→ **Extracted information**:

────────

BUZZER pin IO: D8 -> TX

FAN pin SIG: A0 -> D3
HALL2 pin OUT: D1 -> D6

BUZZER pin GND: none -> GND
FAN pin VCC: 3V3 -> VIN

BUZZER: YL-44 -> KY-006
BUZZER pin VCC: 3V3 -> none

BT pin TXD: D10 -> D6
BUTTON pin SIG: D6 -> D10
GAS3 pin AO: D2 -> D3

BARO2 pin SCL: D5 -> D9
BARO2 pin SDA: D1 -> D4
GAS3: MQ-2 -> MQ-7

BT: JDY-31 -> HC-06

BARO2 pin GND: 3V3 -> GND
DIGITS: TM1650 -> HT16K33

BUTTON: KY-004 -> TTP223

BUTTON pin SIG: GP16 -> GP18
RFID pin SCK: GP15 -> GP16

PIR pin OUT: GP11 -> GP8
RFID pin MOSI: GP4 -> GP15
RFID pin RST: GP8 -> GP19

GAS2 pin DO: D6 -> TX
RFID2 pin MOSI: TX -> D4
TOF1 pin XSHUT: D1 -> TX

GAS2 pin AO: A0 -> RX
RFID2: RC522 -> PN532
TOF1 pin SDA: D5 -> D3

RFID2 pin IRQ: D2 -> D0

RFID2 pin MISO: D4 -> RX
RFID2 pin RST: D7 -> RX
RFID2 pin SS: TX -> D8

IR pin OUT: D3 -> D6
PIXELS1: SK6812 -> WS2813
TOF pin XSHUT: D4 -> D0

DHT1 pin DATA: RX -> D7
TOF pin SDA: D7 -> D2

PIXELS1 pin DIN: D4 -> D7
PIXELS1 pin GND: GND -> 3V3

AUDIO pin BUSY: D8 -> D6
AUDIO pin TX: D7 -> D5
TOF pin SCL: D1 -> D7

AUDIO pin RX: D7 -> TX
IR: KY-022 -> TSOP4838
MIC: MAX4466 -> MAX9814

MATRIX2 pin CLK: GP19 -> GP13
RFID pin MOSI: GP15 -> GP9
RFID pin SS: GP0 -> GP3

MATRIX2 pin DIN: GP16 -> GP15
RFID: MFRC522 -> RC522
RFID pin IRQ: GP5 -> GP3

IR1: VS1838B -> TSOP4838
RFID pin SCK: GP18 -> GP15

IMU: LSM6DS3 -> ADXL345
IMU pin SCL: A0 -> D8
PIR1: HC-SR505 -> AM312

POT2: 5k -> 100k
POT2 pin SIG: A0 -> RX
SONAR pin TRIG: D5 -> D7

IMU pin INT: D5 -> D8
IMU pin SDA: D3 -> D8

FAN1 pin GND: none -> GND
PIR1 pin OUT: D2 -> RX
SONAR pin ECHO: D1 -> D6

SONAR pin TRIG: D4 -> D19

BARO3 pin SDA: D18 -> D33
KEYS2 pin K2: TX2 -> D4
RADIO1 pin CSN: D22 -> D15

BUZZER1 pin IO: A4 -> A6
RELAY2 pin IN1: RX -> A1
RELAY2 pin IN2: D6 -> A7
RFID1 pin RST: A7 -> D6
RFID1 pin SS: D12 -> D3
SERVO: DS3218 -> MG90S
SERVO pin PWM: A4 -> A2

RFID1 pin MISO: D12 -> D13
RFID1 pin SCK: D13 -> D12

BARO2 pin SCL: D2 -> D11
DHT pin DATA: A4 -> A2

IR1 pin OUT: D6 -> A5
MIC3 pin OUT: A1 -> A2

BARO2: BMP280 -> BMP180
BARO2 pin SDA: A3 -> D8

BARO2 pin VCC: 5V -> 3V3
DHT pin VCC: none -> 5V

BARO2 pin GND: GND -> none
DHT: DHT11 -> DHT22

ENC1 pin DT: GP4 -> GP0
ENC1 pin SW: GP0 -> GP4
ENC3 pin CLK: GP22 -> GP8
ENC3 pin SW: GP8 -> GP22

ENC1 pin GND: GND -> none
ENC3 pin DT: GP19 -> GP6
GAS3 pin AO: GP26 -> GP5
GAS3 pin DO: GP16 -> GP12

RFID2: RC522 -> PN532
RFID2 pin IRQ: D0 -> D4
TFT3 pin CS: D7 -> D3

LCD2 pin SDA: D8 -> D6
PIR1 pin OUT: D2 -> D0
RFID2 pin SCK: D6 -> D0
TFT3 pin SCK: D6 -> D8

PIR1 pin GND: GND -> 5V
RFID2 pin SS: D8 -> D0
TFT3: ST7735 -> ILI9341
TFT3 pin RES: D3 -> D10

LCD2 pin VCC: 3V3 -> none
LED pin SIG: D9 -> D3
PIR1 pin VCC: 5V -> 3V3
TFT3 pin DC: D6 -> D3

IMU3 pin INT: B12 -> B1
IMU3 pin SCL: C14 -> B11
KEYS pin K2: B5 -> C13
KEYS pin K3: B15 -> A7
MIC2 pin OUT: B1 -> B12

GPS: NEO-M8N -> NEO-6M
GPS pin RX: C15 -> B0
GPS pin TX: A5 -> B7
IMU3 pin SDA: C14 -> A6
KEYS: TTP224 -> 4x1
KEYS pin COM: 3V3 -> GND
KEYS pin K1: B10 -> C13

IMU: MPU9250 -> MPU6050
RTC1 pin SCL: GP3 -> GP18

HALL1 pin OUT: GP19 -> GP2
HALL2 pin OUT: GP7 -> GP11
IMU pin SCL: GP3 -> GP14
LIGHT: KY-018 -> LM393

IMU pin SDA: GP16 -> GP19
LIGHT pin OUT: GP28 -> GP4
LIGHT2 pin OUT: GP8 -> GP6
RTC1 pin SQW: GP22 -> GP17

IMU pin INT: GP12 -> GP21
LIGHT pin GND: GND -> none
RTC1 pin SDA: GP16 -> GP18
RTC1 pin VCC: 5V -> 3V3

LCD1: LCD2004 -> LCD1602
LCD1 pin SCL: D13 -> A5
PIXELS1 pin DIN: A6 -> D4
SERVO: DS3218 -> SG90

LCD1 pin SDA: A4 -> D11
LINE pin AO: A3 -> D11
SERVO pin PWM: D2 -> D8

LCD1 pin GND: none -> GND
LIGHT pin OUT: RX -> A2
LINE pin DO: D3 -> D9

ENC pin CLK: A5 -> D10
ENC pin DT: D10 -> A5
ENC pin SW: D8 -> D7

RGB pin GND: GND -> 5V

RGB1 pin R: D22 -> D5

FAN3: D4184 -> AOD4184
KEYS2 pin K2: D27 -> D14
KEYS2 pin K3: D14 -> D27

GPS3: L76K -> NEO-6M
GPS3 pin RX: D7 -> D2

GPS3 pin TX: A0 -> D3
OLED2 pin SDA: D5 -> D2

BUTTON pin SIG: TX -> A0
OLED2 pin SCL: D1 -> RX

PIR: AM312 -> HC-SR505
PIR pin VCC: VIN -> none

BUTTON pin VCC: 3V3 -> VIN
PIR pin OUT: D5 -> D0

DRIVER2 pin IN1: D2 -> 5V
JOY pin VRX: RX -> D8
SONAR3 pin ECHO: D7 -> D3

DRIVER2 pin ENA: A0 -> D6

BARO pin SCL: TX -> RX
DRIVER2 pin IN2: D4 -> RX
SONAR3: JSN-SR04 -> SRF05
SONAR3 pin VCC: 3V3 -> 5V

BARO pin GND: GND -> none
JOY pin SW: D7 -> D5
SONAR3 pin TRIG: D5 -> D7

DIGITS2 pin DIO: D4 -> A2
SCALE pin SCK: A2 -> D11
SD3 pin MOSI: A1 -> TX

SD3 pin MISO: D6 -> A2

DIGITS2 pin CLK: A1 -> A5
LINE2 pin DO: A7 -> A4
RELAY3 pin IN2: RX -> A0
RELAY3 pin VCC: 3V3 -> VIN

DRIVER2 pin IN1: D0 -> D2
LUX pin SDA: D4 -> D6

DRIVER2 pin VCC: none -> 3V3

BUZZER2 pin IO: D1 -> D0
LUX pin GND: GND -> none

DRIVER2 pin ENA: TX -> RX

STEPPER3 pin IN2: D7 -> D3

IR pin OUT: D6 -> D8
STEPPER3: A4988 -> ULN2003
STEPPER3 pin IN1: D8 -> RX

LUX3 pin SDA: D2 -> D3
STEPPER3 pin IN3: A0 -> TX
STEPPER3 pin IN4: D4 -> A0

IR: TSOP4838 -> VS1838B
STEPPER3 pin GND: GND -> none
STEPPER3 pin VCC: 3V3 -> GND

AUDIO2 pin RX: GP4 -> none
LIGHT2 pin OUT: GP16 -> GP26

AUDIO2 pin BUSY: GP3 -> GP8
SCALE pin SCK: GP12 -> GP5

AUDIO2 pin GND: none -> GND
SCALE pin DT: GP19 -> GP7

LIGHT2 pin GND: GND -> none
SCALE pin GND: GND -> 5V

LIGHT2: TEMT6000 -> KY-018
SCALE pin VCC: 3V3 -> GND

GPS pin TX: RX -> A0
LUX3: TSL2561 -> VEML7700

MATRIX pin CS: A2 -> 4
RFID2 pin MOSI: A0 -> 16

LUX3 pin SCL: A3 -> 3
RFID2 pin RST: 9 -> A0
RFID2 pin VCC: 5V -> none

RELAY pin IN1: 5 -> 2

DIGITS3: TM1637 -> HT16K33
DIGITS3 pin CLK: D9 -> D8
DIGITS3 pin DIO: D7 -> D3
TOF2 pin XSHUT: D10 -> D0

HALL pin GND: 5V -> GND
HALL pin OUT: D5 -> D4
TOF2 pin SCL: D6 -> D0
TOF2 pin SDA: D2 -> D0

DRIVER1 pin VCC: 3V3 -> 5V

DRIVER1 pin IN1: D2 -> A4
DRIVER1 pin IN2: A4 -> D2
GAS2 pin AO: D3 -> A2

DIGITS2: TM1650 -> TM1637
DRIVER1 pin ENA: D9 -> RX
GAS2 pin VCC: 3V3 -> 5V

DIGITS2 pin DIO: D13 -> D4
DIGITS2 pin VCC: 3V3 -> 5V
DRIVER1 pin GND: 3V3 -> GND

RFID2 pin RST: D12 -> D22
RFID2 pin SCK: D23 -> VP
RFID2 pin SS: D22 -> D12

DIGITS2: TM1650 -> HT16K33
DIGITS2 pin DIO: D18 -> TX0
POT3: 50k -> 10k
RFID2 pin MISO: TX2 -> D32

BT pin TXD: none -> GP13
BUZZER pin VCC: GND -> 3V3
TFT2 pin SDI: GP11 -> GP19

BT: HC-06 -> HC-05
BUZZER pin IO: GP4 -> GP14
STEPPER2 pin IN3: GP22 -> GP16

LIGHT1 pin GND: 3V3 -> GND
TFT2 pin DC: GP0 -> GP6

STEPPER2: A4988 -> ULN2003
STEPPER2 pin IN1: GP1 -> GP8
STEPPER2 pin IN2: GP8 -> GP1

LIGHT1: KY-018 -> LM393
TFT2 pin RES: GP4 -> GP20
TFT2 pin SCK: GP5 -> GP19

────────

→ **What to work on**: Write out only the lines that run from the line containing "IR: KY-022 -> TSOP4838" through the line containing "PIR1 pin OUT: D2 -> D0", both included, exactly as they appear above.

→ **Written response**:
IR: KY-022 -> TSOP4838
MIC: MAX4466 -> MAX9814

MATRIX2 pin CLK: GP19 -> GP13
RFID pin MOSI: GP15 -> GP9
RFID pin SS: GP0 -> GP3

MATRIX2 pin DIN: GP16 -> GP15
RFID: MFRC522 -> RC522
RFID pin IRQ: GP5 -> GP3

IR1: VS1838B -> TSOP4838
RFID pin SCK: GP18 -> GP15

IMU: LSM6DS3 -> ADXL345
IMU pin SCL: A0 -> D8
PIR1: HC-SR505 -> AM312

POT2: 5k -> 100k
POT2 pin SIG: A0 -> RX
SONAR pin TRIG: D5 -> D7

IMU pin INT: D5 -> D8
IMU pin SDA: D3 -> D8

FAN1 pin GND: none -> GND
PIR1 pin OUT: D2 -> RX
SONAR pin ECHO: D1 -> D6

SONAR pin TRIG: D4 -> D19

BARO3 pin SDA: D18 -> D33
KEYS2 pin K2: TX2 -> D4
RADIO1 pin CSN: D22 -> D15

BUZZER1 pin IO: A4 -> A6
RELAY2 pin IN1: RX -> A1
RELAY2 pin IN2: D6 -> A7
RFID1 pin RST: A7 -> D6
RFID1 pin SS: D12 -> D3
SERVO: DS3218 -> MG90S
SERVO pin PWM: A4 -> A2

RFID1 pin MISO: D12 -> D13
RFID1 pin SCK: D13 -> D12

BARO2 pin SCL: D2 -> D11
DHT pin DATA: A4 -> A2

IR1 pin OUT: D6 -> A5
MIC3 pin OUT: A1 -> A2

BARO2: BMP280 -> BMP180
BARO2 pin SDA: A3 -> D8

BARO2 pin VCC: 5V -> 3V3
DHT pin VCC: none -> 5V

BARO2 pin GND: GND -> none
DHT: DHT11 -> DHT22

ENC1 pin DT: GP4 -> GP0
ENC1 pin SW: GP0 -> GP4
ENC3 pin CLK: GP22 -> GP8
ENC3 pin SW: GP8 -> GP22

ENC1 pin GND: GND -> none
ENC3 pin DT: GP19 -> GP6
GAS3 pin AO: GP26 -> GP5
GAS3 pin DO: GP16 -> GP12

RFID2: RC522 -> PN532
RFID2 pin IRQ: D0 -> D4
TFT3 pin CS: D7 -> D3

LCD2 pin SDA: D8 -> D6
PIR1 pin OUT: D2 -> D0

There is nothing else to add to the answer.